◆ Extracted data ◆
________________________________________

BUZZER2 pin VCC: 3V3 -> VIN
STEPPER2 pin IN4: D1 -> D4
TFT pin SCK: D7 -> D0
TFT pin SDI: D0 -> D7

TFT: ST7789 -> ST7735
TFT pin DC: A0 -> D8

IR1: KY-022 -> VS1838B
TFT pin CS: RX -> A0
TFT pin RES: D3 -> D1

________________________________________

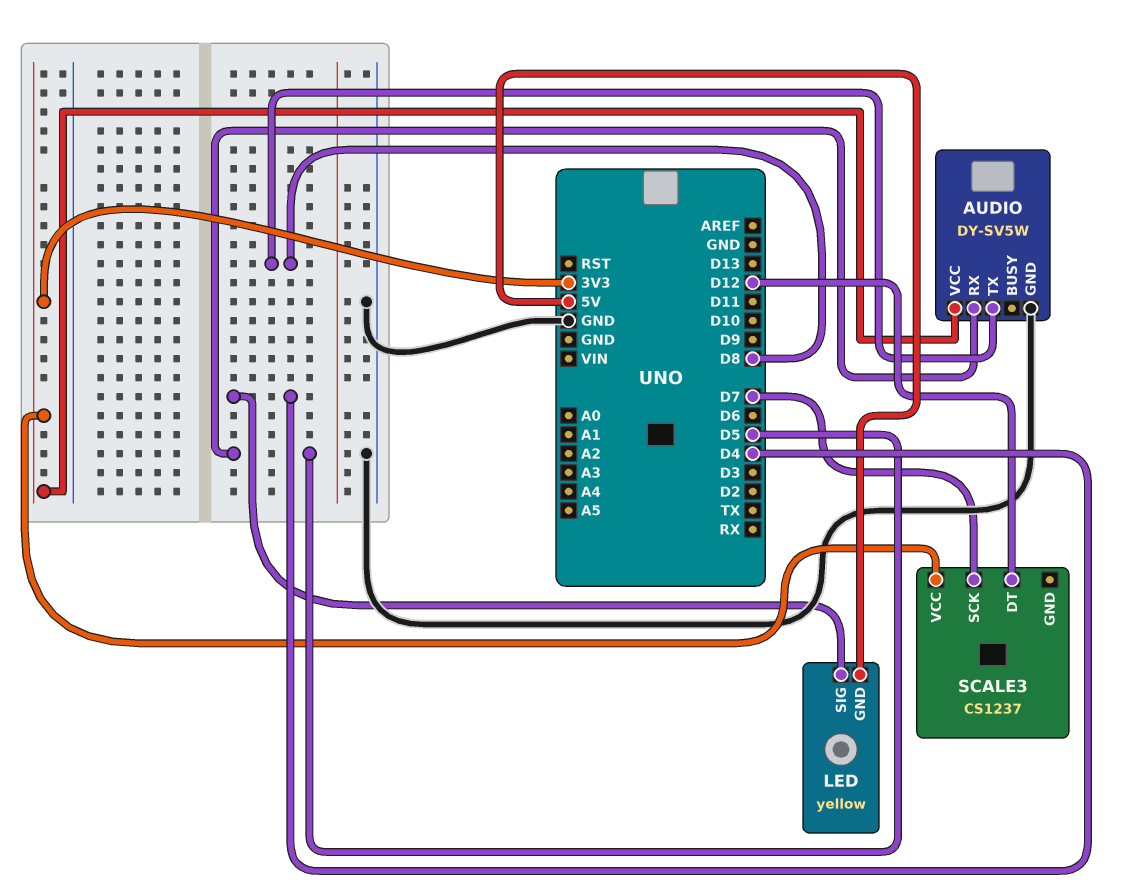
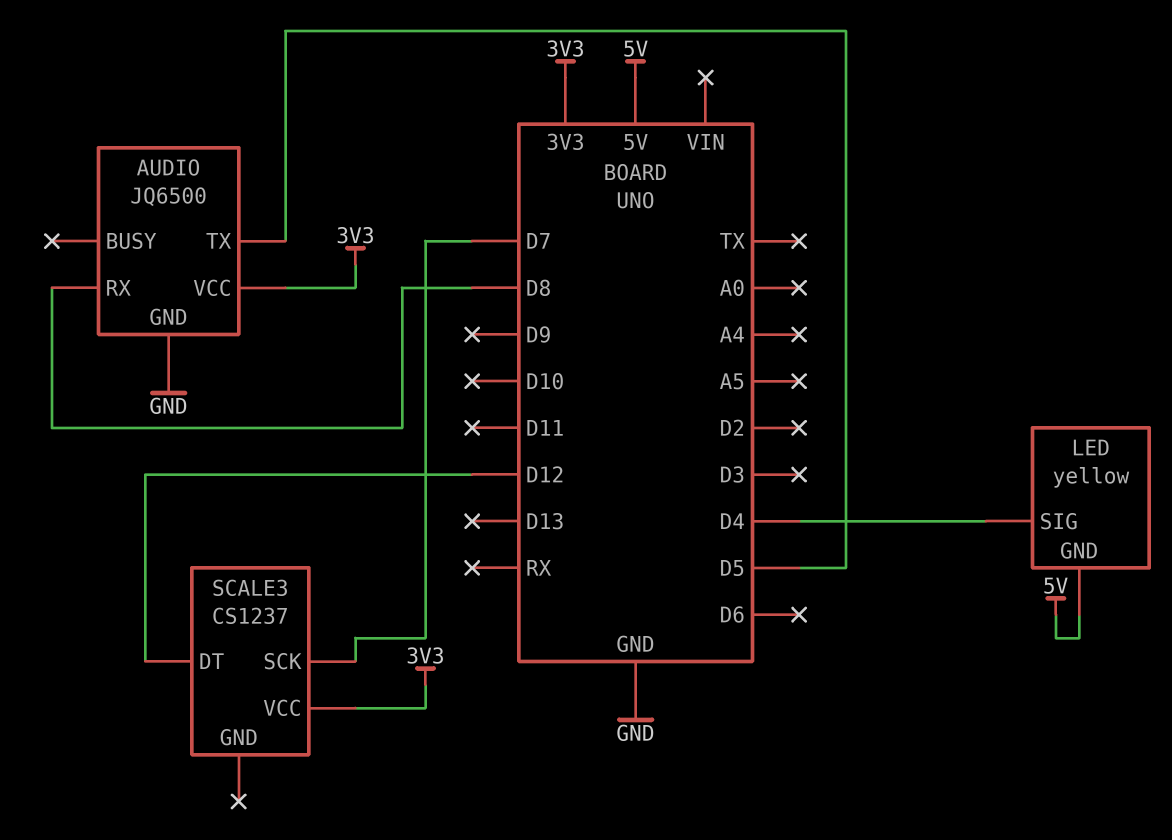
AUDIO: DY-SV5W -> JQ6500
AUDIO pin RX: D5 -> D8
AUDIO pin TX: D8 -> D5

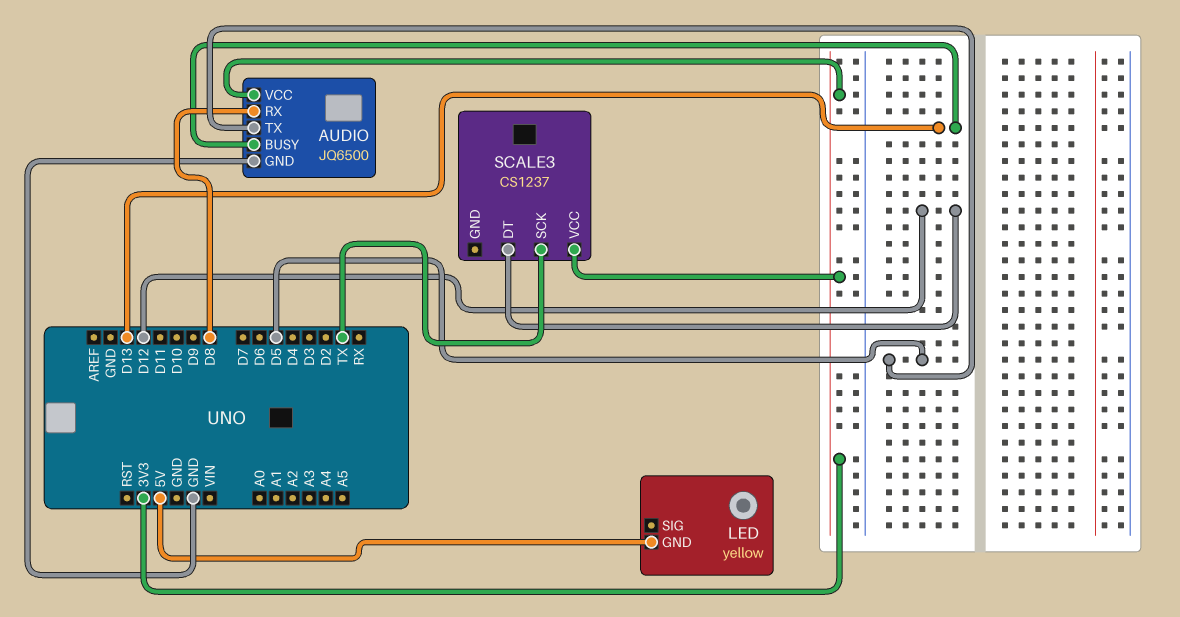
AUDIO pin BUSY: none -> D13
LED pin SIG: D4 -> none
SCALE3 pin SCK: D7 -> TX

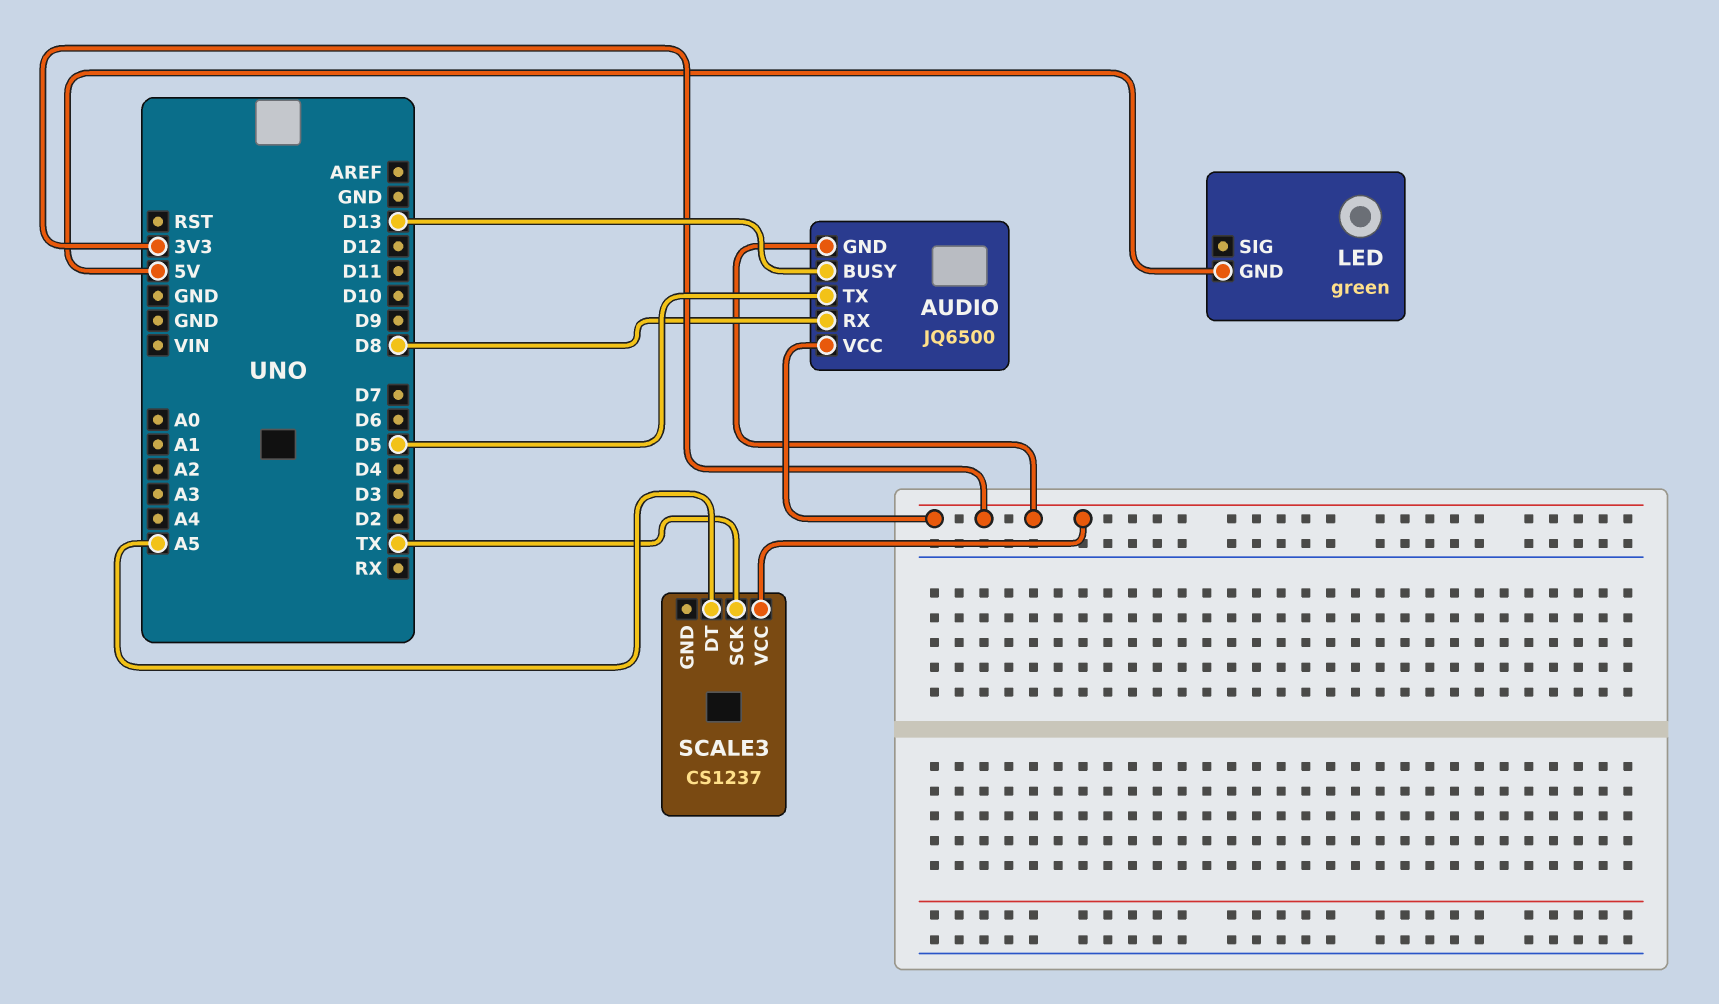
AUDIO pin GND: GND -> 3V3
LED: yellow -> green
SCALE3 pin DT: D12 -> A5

________________________________________

Give again, word for word, every line of the listing above from the one with "BUZZER2 pin VCC: 3V3 -> VIN" to the one with "TFT pin RES: D3 -> D1", both inclusive, and nothing beyond them.

BUZZER2 pin VCC: 3V3 -> VIN
STEPPER2 pin IN4: D1 -> D4
TFT pin SCK: D7 -> D0
TFT pin SDI: D0 -> D7

TFT: ST7789 -> ST7735
TFT pin DC: A0 -> D8

IR1: KY-022 -> VS1838B
TFT pin CS: RX -> A0
TFT pin RES: D3 -> D1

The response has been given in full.